What you should do →
Find all lines below containing the string "white" and return them.

The data →
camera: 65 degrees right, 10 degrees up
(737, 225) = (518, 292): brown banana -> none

* * *

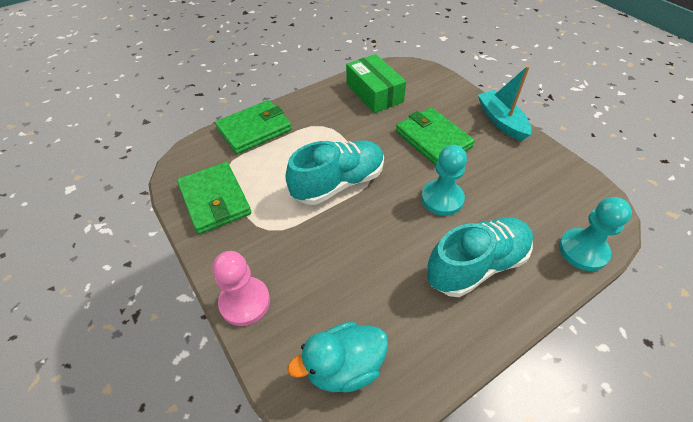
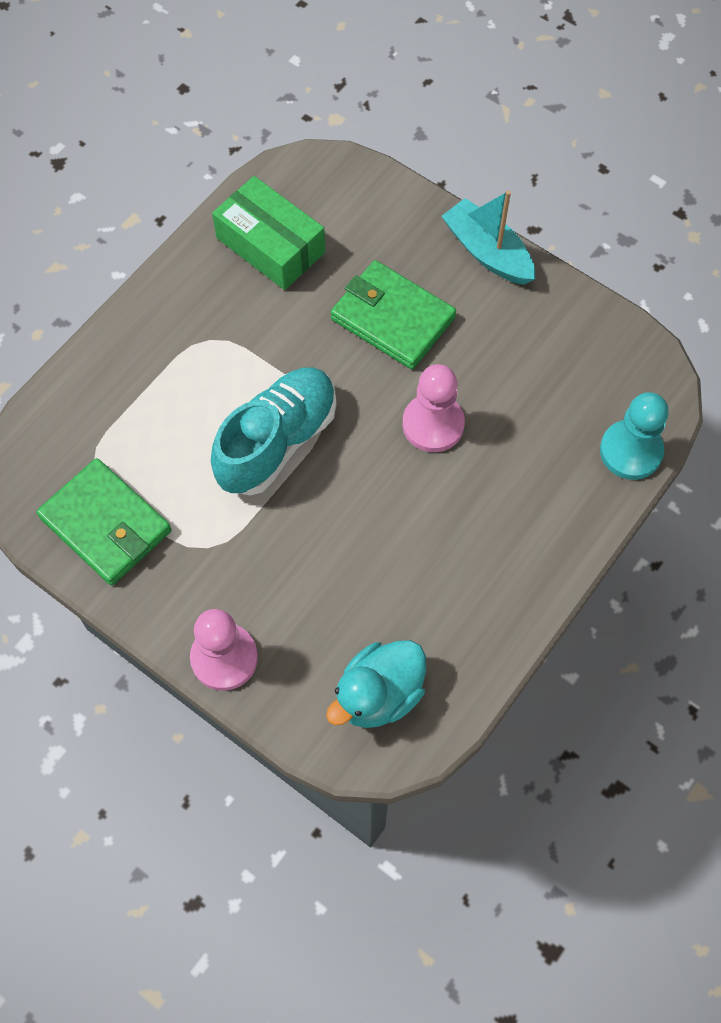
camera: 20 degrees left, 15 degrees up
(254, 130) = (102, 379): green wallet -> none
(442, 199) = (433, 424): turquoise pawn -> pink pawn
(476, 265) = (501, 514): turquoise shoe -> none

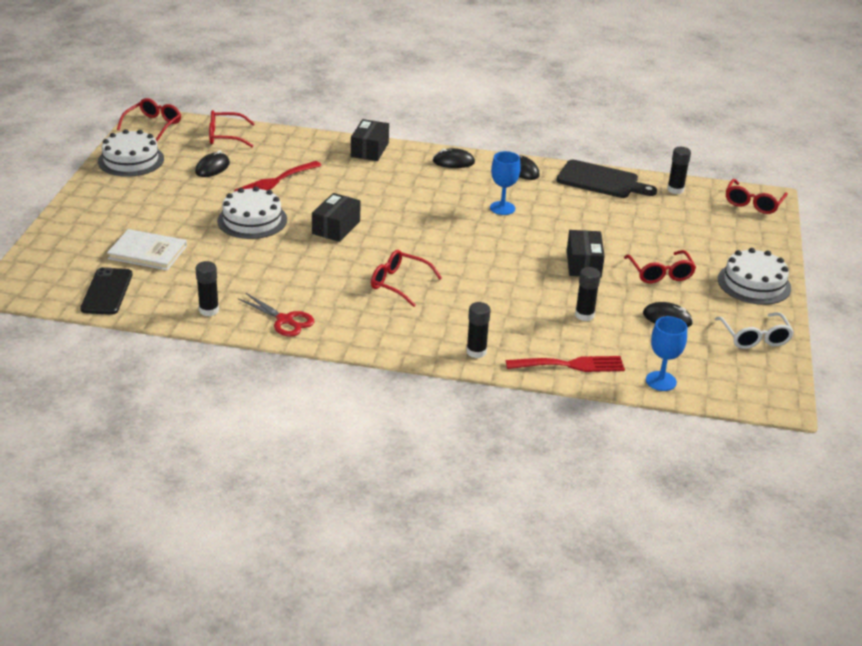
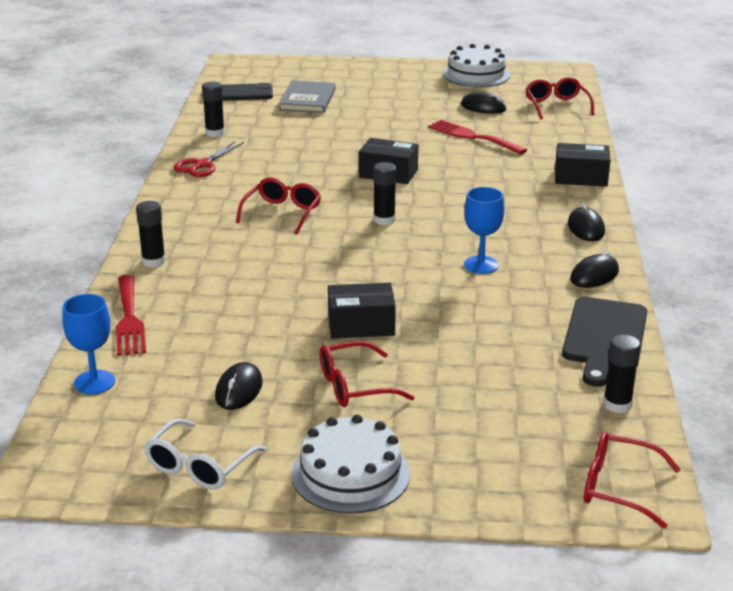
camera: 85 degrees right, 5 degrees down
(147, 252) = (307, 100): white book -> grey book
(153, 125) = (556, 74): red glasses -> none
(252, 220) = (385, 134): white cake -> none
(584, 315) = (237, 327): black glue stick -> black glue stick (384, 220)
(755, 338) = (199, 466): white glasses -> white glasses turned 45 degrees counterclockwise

Answer area →
(147, 252) = (307, 100): white book -> grey book
(252, 220) = (385, 134): white cake -> none
(755, 338) = (199, 466): white glasses -> white glasses turned 45 degrees counterclockwise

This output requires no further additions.